(STORED DATA Opens)

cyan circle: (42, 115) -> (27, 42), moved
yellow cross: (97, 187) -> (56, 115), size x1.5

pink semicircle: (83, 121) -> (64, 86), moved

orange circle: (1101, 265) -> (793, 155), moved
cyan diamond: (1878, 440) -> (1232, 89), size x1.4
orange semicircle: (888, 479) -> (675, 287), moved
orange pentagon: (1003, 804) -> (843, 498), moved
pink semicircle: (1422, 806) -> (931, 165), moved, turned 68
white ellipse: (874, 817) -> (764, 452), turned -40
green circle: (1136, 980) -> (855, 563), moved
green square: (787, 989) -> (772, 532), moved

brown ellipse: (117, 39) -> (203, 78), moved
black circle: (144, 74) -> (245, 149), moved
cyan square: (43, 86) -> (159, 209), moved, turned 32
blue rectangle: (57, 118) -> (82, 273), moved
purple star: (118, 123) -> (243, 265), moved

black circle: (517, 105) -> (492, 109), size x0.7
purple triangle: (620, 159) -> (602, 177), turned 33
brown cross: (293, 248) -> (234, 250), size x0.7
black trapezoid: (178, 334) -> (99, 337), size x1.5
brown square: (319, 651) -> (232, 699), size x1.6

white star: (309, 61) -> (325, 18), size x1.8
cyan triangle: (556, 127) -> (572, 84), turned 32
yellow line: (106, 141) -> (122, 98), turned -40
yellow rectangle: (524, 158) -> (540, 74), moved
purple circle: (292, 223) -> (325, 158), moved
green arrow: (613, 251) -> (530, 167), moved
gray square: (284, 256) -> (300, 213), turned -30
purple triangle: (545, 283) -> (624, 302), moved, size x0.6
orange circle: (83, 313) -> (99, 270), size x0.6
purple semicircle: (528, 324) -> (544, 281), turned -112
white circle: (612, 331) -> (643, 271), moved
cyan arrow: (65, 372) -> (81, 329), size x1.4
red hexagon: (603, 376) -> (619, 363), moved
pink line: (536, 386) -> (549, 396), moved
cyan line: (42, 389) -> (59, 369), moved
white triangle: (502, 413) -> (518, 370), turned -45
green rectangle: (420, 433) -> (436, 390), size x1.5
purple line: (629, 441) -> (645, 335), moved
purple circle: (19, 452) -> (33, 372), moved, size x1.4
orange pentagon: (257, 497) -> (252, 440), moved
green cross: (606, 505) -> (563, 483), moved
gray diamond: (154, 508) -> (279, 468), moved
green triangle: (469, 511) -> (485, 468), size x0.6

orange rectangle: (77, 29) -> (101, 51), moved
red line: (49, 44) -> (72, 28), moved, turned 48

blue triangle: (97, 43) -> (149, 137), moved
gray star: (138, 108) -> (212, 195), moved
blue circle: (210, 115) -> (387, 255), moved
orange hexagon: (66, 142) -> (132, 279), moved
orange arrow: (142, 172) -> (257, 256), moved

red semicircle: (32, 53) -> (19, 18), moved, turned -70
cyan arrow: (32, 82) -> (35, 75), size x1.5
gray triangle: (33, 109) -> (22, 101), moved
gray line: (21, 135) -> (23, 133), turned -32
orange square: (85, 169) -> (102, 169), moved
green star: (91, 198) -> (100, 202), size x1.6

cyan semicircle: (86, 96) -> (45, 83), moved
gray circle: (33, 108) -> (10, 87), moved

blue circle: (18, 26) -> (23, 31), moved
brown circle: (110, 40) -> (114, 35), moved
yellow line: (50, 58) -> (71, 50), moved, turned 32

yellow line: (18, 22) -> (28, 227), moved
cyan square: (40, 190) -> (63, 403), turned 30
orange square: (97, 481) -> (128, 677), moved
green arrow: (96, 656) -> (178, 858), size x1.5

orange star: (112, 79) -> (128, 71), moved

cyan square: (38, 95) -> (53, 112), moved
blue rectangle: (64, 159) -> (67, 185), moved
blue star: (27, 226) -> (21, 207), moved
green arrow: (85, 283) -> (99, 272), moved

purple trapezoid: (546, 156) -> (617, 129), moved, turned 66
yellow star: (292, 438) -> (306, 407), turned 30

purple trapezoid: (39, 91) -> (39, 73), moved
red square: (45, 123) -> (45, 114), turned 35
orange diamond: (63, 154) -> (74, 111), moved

(STORED DATA Closes)

**TASK TO COMPLETE**
Please copy the lines in the records above between the one holding "white star: (309, 61) -> (325, 18), size x1.8" and the one holding "purple triangle: (545, 283)", inclusive, exactly and with no other line.

**RESULT BELOW**
white star: (309, 61) -> (325, 18), size x1.8
cyan triangle: (556, 127) -> (572, 84), turned 32
yellow line: (106, 141) -> (122, 98), turned -40
yellow rectangle: (524, 158) -> (540, 74), moved
purple circle: (292, 223) -> (325, 158), moved
green arrow: (613, 251) -> (530, 167), moved
gray square: (284, 256) -> (300, 213), turned -30
purple triangle: (545, 283) -> (624, 302), moved, size x0.6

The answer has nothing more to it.